#### DATASET EXCERPTS

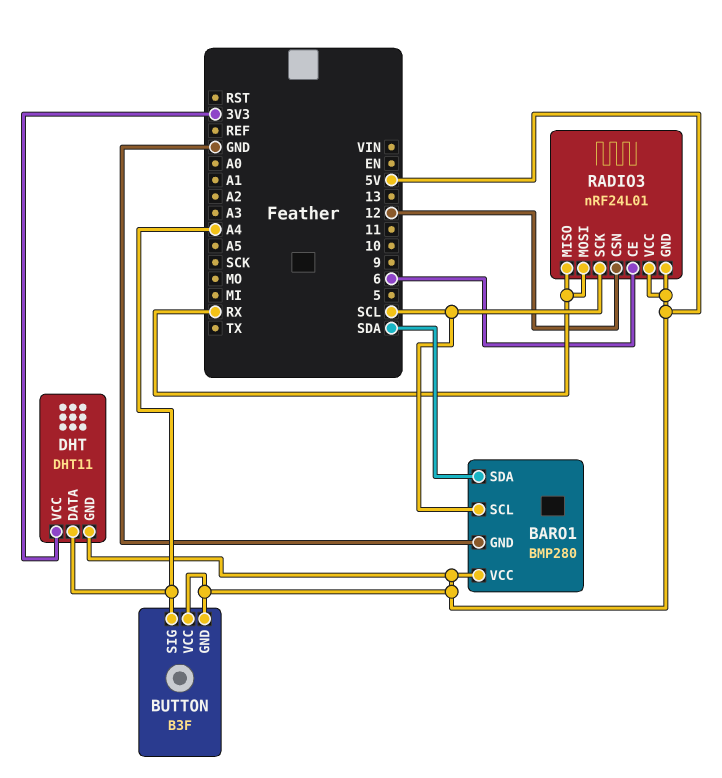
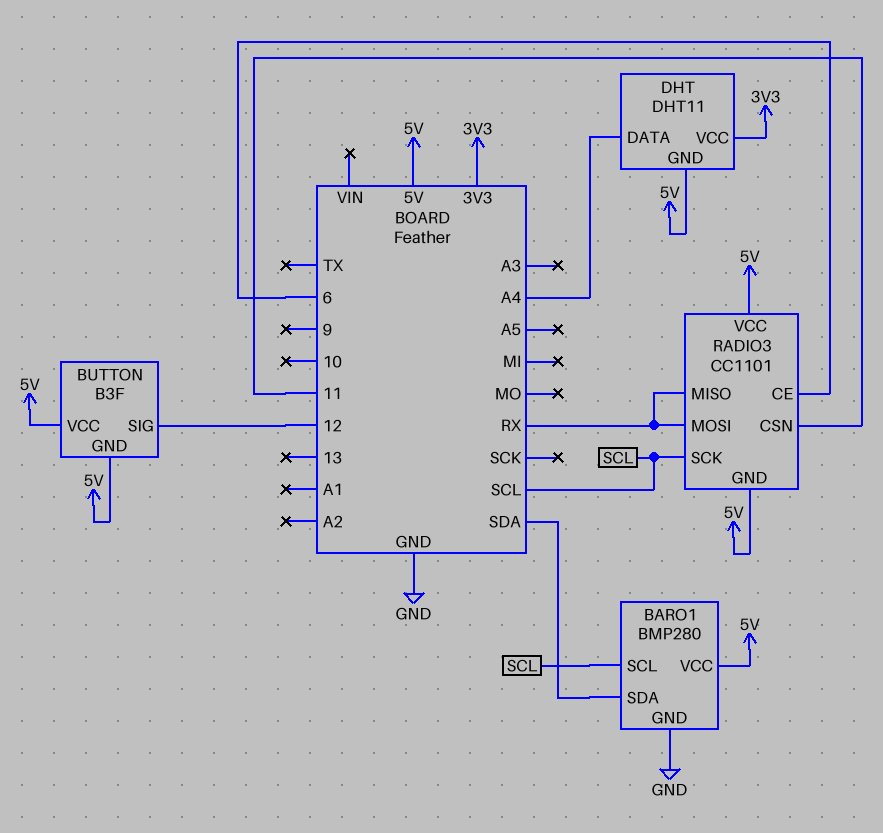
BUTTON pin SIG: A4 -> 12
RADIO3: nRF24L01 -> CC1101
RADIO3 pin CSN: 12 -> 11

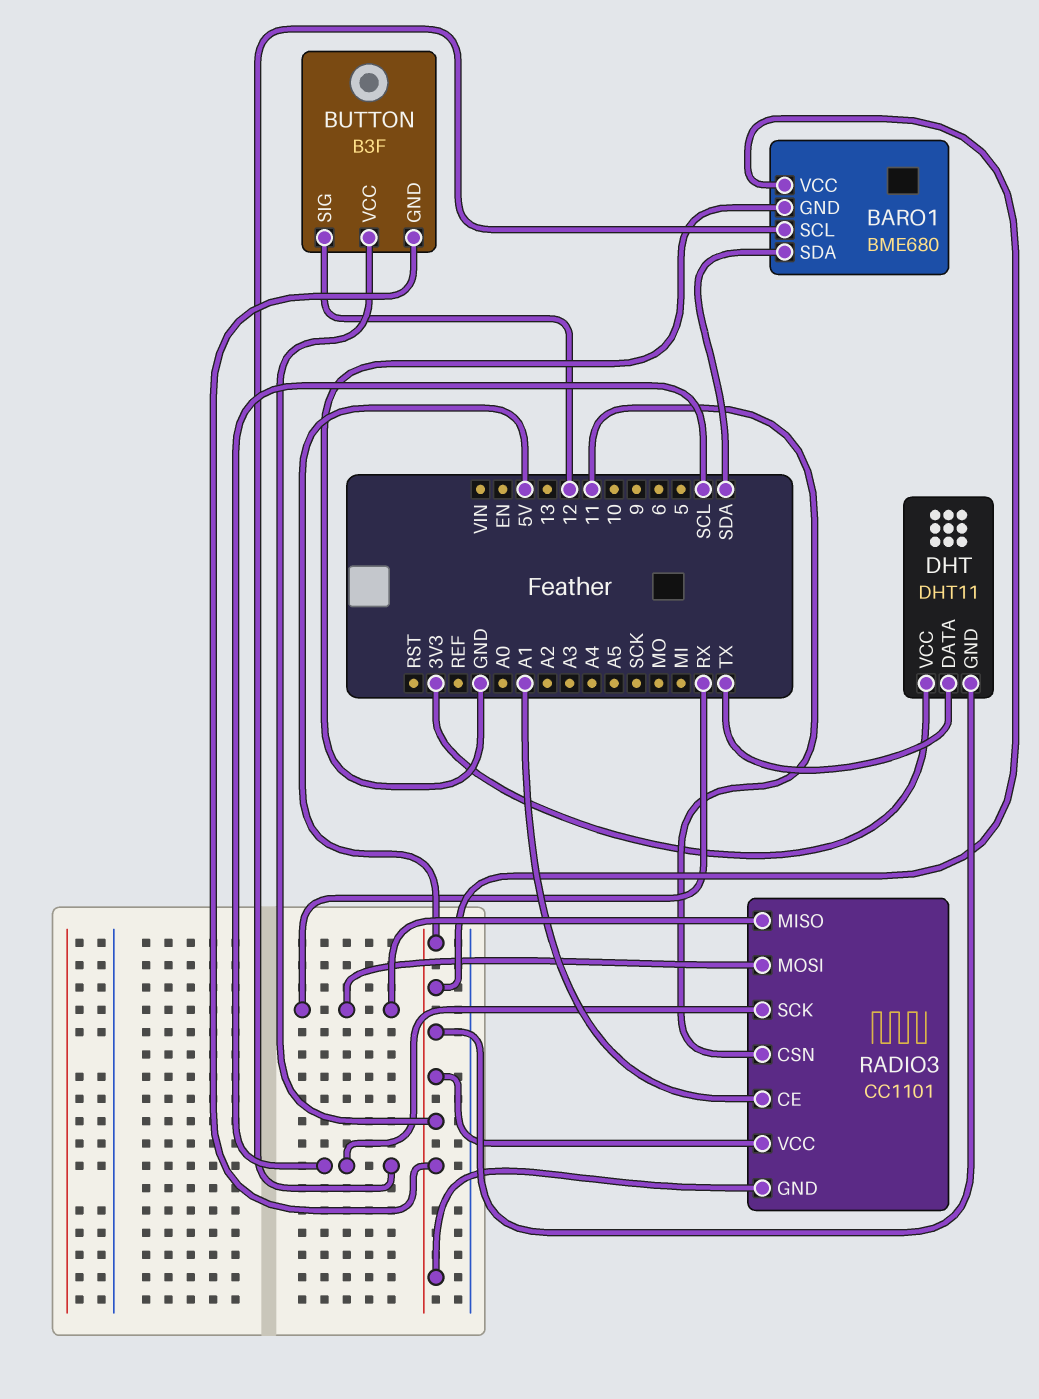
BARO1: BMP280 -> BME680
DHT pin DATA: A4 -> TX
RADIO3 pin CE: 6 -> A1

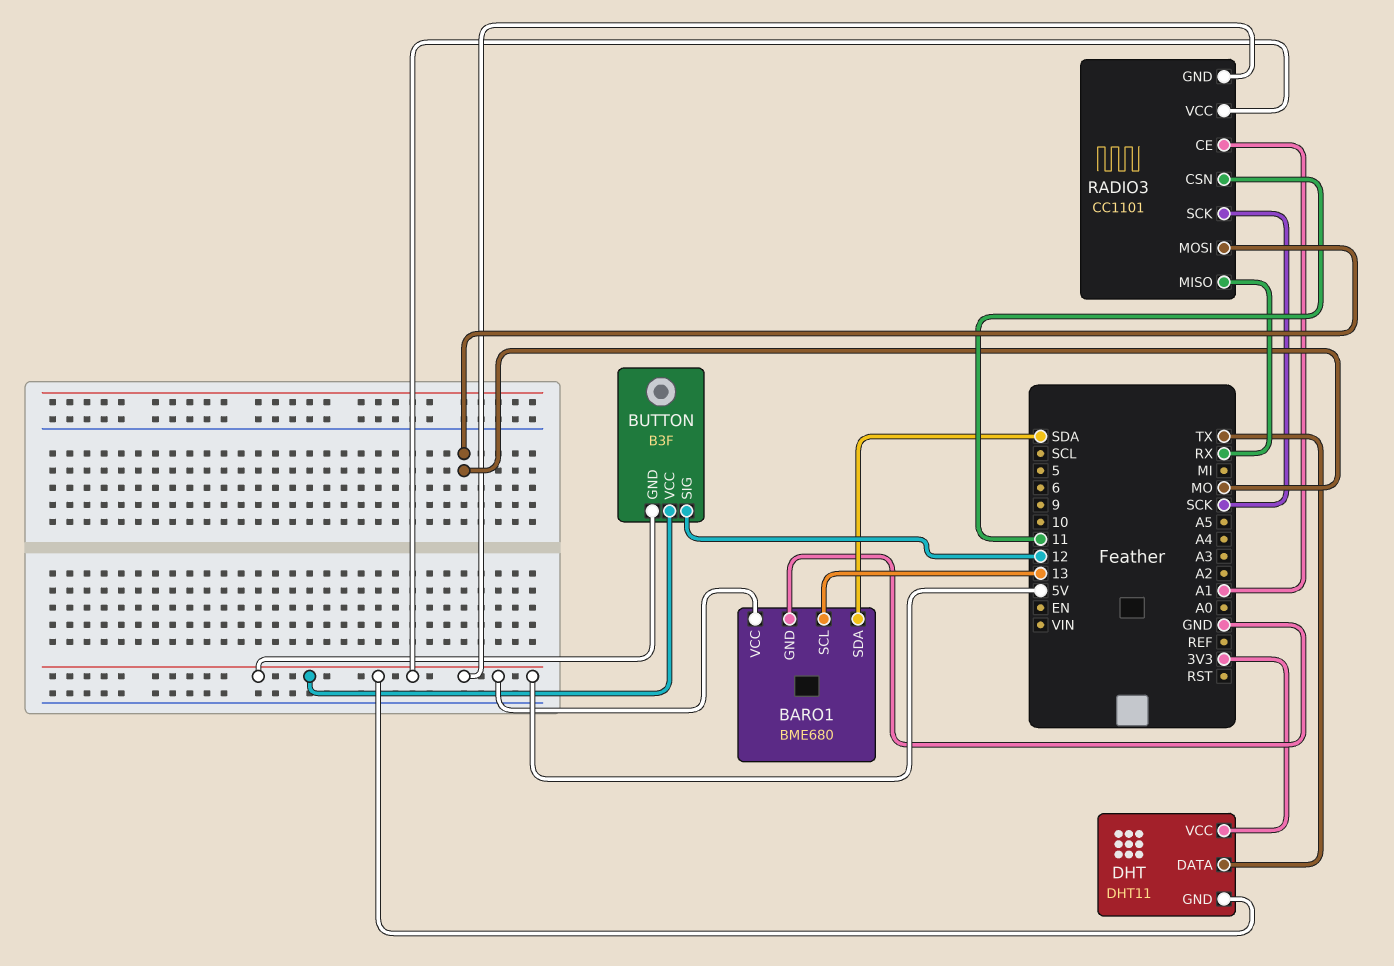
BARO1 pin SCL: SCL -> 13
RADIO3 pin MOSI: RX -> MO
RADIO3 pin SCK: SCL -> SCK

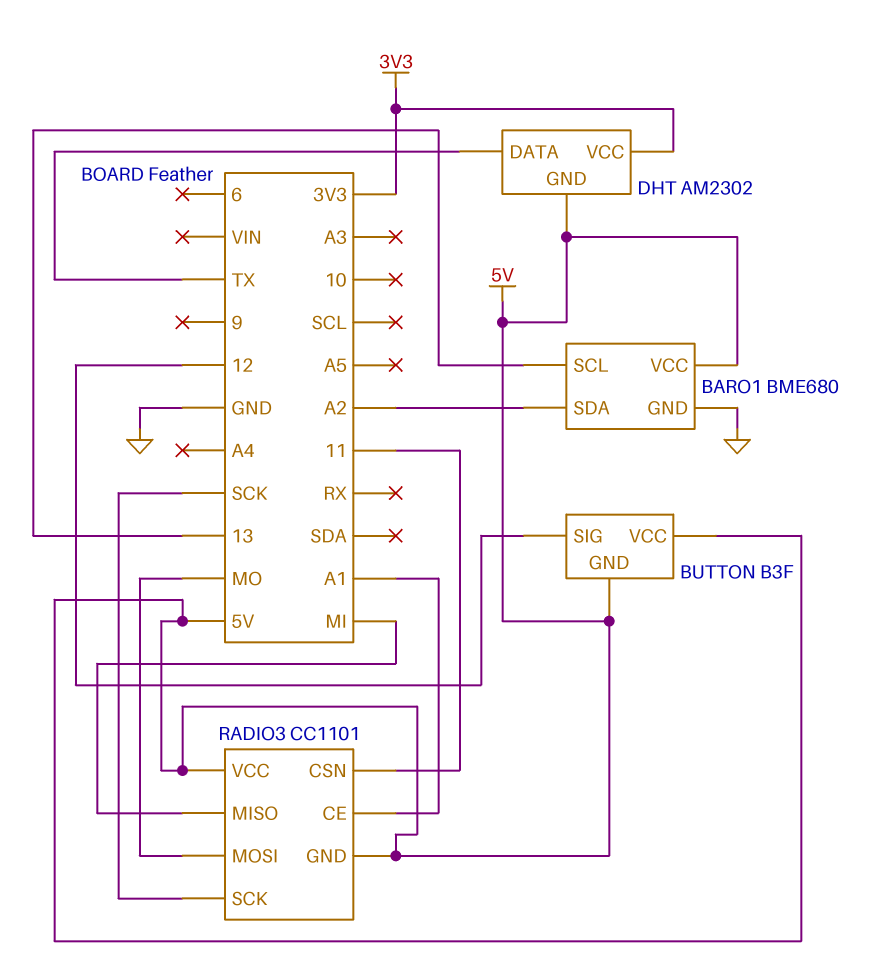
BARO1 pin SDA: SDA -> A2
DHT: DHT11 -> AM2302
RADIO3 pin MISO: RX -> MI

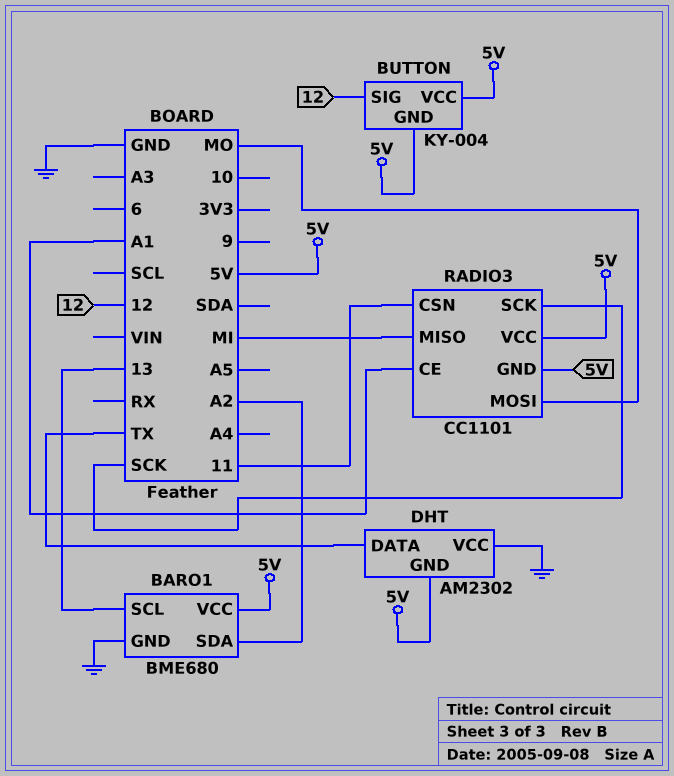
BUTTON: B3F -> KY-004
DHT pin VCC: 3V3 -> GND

########
#### DATASET EXCERPTS

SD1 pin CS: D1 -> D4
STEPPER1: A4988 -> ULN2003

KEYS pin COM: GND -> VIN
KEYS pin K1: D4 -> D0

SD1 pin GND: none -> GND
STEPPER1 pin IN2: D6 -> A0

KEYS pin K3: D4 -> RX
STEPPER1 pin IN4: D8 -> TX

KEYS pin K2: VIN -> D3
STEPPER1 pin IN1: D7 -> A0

########
#### DATASET EXCERPTS

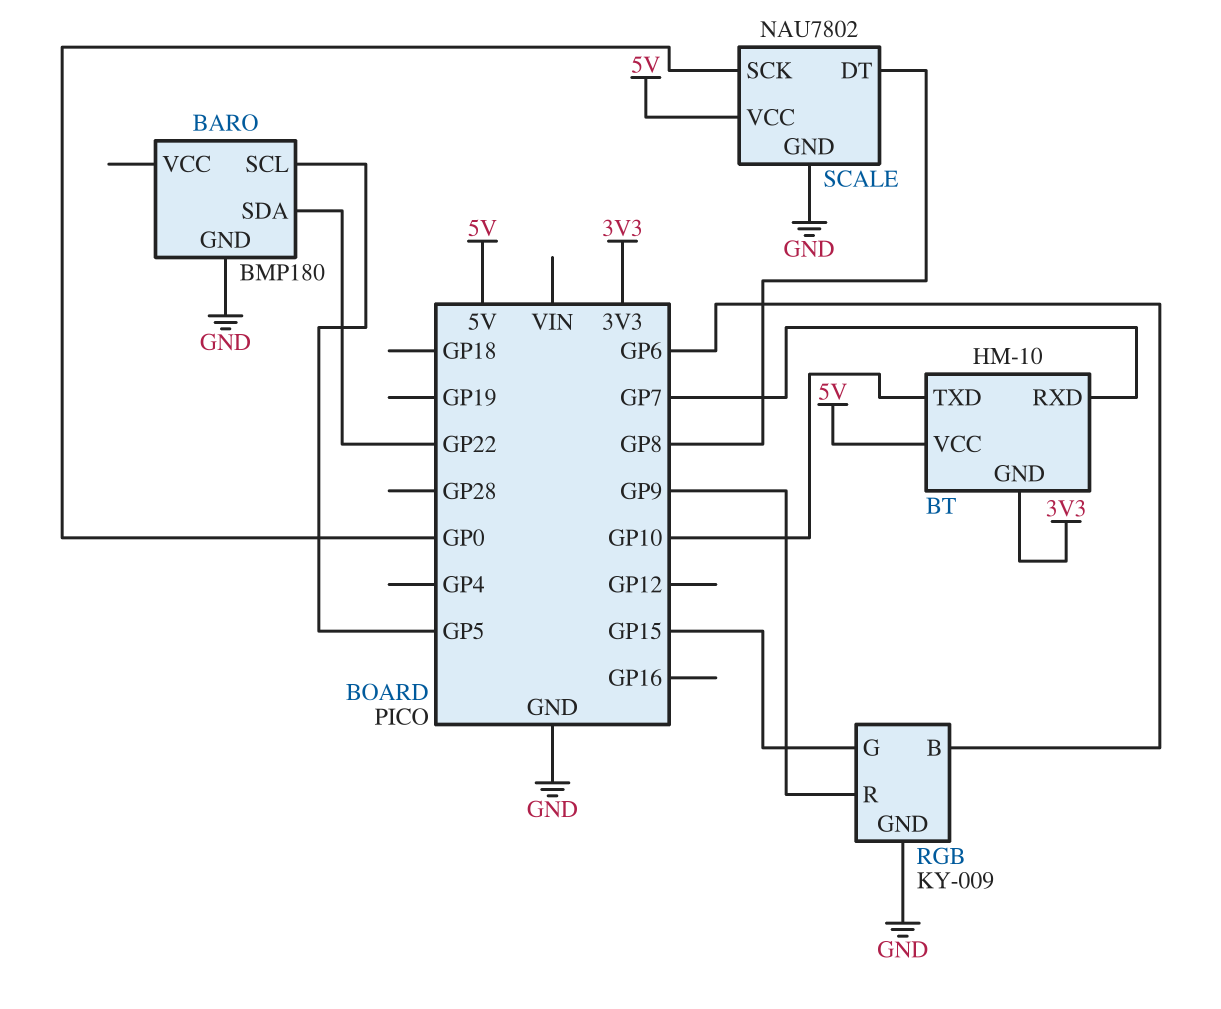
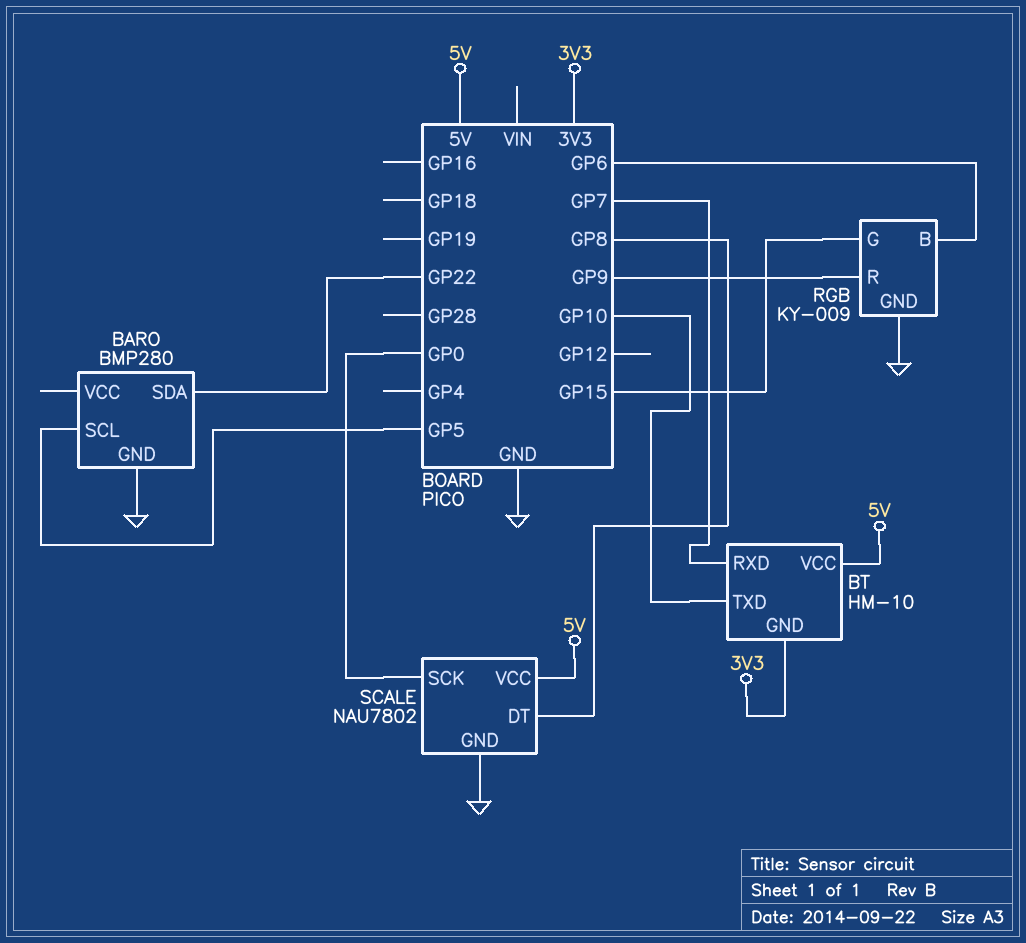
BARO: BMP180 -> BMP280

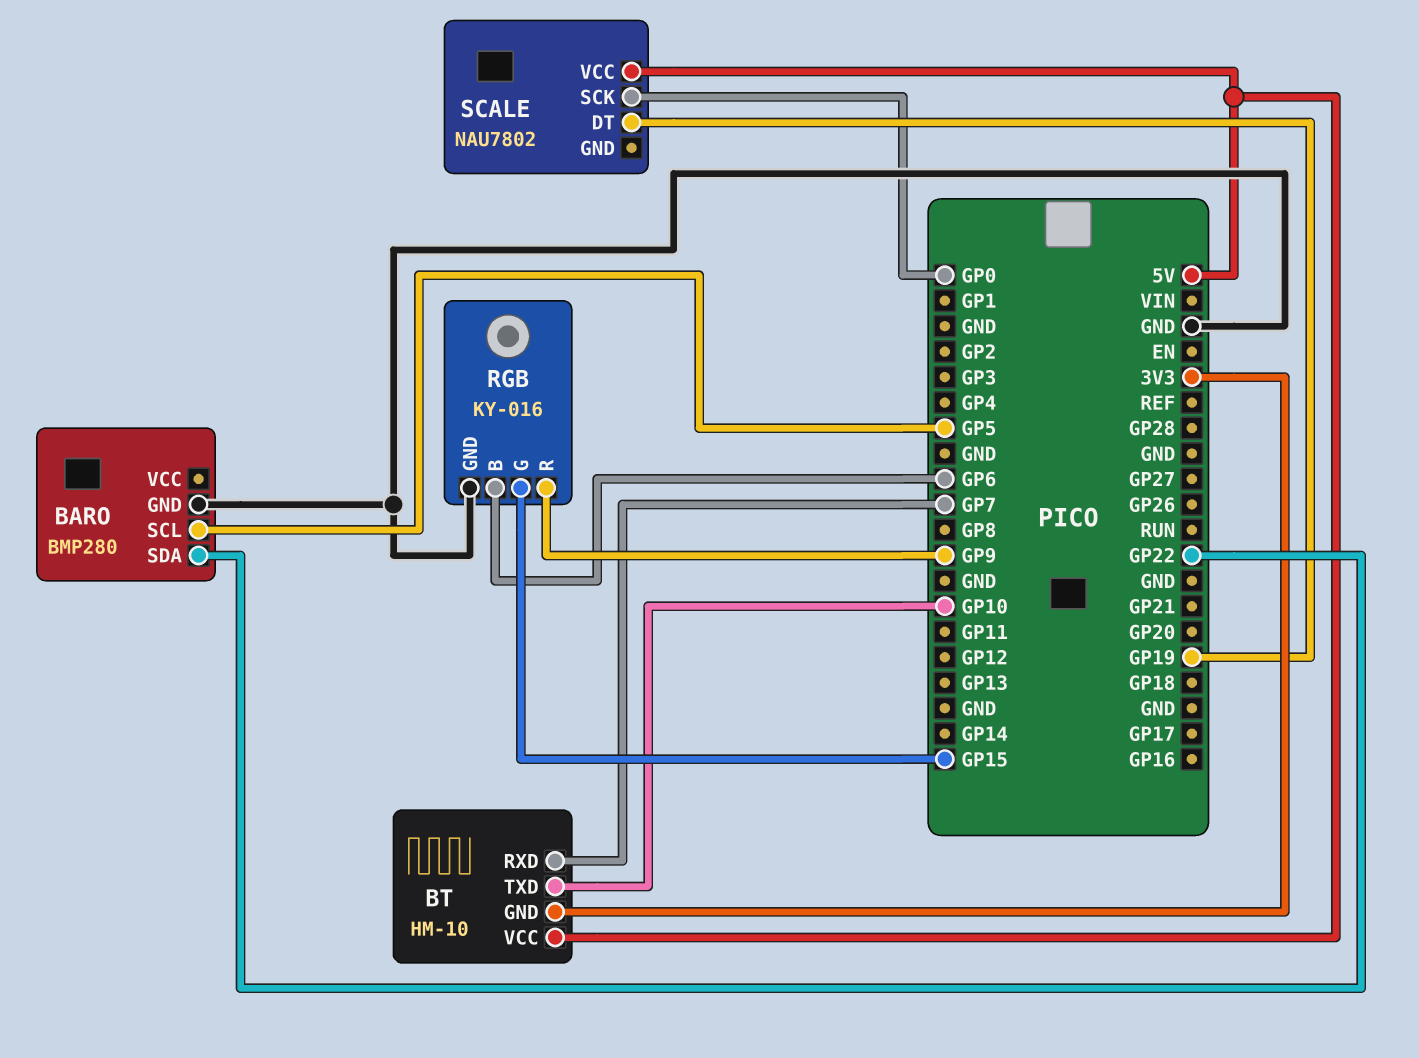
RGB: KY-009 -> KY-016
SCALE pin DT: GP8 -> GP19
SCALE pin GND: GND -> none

########

• _ASSIGNMENT_
Beginning with the line that contains "DHT pin DATA: A4 -> TX" and ending with the line that contains "DHT pin VCC: 3V3 -> GND", reproduce the listing exactly, pictures excluded.

• _SOLUTION TO THIS TASK_
DHT pin DATA: A4 -> TX
RADIO3 pin CE: 6 -> A1

BARO1 pin SCL: SCL -> 13
RADIO3 pin MOSI: RX -> MO
RADIO3 pin SCK: SCL -> SCK

BARO1 pin SDA: SDA -> A2
DHT: DHT11 -> AM2302
RADIO3 pin MISO: RX -> MI

BUTTON: B3F -> KY-004
DHT pin VCC: 3V3 -> GND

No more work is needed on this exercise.